### Problem to solve
Copy out, with no changes, the lines from the one containing "Transcribe the sheet" through the one containing "e'''8 r8. c'''16-. |", including both of those lines.

### Extracted information
## BEGIN

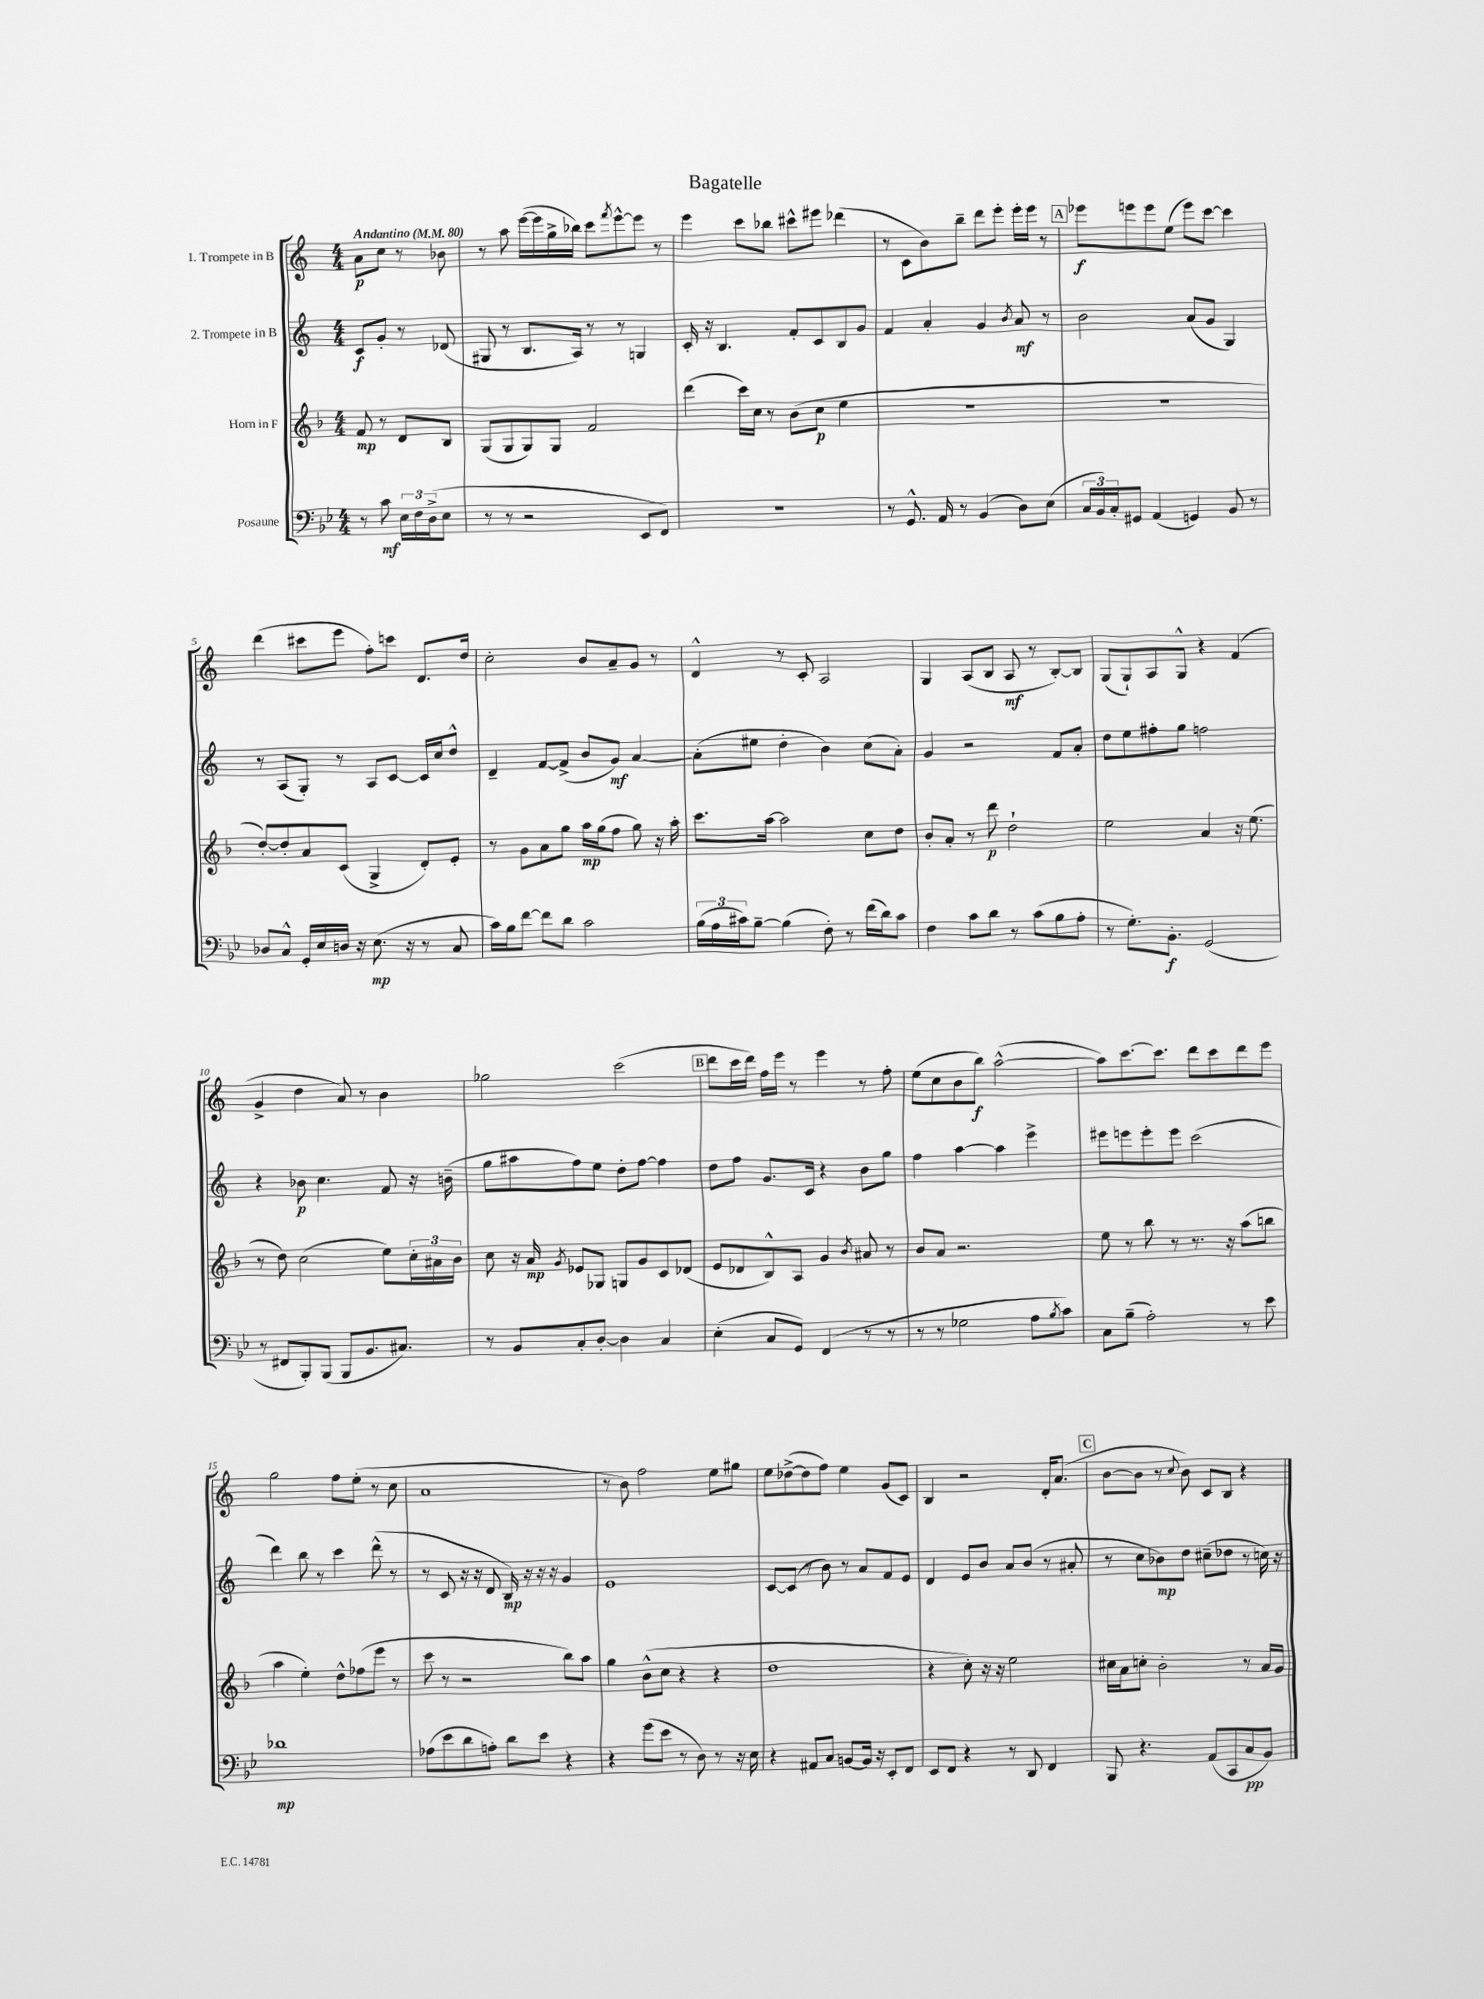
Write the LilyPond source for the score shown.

## END
## BEGIN

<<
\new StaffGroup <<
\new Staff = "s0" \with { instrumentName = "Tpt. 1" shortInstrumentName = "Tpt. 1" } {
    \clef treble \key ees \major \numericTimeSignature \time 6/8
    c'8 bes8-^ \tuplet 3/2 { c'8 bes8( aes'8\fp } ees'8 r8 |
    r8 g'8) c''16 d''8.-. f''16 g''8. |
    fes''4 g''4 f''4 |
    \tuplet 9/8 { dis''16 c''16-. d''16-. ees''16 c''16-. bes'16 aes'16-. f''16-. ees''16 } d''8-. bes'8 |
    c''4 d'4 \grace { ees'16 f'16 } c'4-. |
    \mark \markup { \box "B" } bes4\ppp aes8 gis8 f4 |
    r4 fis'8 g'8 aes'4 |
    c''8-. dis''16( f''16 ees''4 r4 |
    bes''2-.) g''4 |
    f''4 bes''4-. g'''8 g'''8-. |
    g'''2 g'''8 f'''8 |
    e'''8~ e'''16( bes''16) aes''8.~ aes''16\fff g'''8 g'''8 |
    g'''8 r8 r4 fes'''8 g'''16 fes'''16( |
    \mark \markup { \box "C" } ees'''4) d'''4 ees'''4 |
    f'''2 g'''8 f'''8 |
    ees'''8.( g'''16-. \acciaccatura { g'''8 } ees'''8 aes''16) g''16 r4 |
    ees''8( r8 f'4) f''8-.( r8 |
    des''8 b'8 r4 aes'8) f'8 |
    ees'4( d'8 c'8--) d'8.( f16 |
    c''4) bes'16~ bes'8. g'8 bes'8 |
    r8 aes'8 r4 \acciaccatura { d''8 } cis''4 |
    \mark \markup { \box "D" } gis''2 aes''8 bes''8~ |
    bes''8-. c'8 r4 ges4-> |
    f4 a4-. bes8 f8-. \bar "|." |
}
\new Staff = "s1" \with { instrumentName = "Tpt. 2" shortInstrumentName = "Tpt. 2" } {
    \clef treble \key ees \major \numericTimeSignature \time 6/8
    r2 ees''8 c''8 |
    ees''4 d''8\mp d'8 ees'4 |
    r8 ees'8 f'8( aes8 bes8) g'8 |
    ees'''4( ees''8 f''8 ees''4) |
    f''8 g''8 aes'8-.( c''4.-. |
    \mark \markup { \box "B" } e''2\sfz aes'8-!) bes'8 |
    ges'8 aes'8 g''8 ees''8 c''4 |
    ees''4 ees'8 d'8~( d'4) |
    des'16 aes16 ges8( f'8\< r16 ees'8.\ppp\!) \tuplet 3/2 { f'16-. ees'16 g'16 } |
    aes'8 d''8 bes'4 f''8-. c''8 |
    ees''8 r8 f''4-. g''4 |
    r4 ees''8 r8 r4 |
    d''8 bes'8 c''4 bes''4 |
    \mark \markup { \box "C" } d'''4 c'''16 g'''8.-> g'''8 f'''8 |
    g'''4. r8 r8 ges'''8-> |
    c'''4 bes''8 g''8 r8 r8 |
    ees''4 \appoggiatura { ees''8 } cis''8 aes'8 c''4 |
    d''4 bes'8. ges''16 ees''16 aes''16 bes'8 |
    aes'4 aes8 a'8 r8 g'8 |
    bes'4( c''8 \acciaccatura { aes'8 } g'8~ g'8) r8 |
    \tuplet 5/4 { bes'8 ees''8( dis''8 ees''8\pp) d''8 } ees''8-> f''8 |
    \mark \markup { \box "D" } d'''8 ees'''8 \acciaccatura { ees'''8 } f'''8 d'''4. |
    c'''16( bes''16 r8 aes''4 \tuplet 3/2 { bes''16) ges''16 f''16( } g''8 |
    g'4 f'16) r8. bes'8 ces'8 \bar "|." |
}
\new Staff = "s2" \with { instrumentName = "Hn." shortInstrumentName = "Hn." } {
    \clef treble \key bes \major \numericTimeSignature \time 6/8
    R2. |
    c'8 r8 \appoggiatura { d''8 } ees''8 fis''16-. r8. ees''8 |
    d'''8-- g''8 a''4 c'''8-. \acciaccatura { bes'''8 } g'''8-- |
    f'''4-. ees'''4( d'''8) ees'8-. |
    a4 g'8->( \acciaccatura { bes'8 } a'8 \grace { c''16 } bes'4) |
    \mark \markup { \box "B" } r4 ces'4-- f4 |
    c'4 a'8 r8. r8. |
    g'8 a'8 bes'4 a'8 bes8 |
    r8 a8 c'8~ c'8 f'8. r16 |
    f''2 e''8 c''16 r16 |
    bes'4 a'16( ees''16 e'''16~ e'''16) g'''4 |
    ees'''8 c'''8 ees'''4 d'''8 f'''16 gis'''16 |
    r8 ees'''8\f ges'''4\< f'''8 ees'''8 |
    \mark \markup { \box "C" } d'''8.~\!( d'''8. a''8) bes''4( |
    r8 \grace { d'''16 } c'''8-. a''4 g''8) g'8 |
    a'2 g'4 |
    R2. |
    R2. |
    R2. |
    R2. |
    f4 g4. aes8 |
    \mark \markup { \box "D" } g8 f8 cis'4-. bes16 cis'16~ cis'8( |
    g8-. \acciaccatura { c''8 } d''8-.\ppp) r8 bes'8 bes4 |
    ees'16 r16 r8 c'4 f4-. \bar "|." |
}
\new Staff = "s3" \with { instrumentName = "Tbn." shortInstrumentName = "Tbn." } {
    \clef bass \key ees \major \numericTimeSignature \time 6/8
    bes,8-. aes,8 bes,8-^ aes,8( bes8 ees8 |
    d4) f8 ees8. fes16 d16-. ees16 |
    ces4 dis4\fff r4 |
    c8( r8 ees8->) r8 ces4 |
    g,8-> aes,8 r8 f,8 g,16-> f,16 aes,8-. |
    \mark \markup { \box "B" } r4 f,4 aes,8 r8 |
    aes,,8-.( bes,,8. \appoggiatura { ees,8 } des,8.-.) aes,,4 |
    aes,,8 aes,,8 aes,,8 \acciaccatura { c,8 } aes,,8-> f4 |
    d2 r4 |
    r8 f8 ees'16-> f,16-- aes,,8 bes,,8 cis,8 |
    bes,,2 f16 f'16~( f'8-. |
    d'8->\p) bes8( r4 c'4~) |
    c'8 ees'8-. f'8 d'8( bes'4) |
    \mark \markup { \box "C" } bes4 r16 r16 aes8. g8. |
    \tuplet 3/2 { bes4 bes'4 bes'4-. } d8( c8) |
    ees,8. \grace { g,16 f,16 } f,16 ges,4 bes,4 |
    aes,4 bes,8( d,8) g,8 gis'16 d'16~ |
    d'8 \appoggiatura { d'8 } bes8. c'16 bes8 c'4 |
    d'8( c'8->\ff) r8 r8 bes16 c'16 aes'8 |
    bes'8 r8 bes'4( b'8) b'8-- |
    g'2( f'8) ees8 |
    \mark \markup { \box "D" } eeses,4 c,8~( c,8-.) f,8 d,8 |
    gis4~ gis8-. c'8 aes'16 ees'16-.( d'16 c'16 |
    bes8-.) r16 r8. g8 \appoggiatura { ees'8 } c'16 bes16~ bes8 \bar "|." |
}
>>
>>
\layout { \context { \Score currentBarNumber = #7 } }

## END
## BEGIN

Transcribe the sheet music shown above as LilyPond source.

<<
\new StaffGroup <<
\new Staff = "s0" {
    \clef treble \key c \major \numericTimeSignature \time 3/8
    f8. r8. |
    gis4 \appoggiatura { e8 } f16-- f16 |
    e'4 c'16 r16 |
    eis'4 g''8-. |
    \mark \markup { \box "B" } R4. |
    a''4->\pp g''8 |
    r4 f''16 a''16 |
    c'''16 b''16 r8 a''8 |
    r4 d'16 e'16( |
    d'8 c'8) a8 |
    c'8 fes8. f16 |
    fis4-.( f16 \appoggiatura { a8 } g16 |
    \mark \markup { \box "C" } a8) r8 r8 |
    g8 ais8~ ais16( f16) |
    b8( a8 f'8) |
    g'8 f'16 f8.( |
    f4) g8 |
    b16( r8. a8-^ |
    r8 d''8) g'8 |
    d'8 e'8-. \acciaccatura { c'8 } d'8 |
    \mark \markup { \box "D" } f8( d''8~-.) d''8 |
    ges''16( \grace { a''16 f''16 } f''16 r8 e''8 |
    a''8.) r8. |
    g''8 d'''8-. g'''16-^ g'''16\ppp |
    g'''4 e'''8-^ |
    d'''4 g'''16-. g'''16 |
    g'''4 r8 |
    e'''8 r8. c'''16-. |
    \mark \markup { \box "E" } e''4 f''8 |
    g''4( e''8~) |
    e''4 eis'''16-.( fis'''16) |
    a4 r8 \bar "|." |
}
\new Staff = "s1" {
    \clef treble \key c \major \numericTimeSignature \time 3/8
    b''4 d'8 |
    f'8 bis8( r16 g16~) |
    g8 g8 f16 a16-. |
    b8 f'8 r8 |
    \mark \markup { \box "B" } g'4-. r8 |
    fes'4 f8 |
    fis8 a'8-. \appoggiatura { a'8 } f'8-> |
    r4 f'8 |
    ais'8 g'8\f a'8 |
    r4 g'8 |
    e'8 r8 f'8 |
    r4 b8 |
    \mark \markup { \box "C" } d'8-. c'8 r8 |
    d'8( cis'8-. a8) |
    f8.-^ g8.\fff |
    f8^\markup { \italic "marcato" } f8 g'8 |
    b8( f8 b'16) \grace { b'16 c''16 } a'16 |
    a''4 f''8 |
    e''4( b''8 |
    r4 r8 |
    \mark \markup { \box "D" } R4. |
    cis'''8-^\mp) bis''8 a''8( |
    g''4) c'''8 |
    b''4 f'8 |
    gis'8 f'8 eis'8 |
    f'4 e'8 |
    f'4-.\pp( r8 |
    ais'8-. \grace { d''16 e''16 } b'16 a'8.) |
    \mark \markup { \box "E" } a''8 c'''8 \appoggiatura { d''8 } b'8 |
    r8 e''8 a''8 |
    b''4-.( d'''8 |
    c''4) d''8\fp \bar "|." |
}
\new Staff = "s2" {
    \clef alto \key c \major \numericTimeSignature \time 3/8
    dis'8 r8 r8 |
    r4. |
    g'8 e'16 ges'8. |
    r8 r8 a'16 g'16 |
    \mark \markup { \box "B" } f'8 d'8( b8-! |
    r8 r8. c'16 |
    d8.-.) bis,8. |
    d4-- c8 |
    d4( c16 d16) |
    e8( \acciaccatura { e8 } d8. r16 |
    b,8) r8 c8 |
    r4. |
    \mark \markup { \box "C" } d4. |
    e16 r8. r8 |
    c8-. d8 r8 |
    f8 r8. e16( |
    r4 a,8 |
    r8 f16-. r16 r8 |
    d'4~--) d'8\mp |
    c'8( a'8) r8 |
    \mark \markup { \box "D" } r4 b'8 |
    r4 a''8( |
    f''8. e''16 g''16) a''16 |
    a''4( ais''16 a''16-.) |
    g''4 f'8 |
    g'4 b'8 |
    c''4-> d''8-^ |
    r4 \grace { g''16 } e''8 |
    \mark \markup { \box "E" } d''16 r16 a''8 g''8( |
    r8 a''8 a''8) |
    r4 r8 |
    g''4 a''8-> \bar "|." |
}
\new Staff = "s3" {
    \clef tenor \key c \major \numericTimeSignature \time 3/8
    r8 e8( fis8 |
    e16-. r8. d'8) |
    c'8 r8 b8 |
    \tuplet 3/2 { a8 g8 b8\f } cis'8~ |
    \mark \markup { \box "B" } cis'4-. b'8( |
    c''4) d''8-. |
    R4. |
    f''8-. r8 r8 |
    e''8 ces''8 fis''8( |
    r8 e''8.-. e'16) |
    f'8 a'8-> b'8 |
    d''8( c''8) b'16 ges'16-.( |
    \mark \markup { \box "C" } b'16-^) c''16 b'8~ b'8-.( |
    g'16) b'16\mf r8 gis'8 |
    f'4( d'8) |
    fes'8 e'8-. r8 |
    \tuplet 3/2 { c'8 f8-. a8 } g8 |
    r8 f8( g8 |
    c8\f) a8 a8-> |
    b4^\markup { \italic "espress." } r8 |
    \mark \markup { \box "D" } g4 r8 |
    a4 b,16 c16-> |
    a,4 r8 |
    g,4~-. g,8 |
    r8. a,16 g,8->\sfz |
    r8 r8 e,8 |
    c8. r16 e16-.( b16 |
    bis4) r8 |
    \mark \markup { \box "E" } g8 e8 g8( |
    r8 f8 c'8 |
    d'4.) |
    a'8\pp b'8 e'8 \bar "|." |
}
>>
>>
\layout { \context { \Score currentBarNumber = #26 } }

## END

### Correct answer
Transcribe the sheet music shown above as LilyPond source.

<<
\new StaffGroup <<
\new Staff = "s0" {
    \clef treble \key c \major \numericTimeSignature \time 3/8
    f8. r8. |
    gis4 \appoggiatura { e8 } f16-- f16 |
    e'4 c'16 r16 |
    eis'4 g''8-. |
    \mark \markup { \box "B" } R4. |
    a''4->\pp g''8 |
    r4 f''16 a''16 |
    c'''16 b''16 r8 a''8 |
    r4 d'16 e'16( |
    d'8 c'8) a8 |
    c'8 fes8. f16 |
    fis4-.( f16 \appoggiatura { a8 } g16 |
    \mark \markup { \box "C" } a8) r8 r8 |
    g8 ais8~ ais16( f16) |
    b8( a8 f'8) |
    g'8 f'16 f8.( |
    f4) g8 |
    b16( r8. a8-^ |
    r8 d''8) g'8 |
    d'8 e'8-. \acciaccatura { c'8 } d'8 |
    \mark \markup { \box "D" } f8( d''8~-.) d''8 |
    ges''16( \grace { a''16 f''16 } f''16 r8 e''8 |
    a''8.) r8. |
    g''8 d'''8-. g'''16-^ g'''16\ppp |
    g'''4 e'''8-^ |
    d'''4 g'''16-. g'''16 |
    g'''4 r8 |
    e'''8 r8. c'''16-. |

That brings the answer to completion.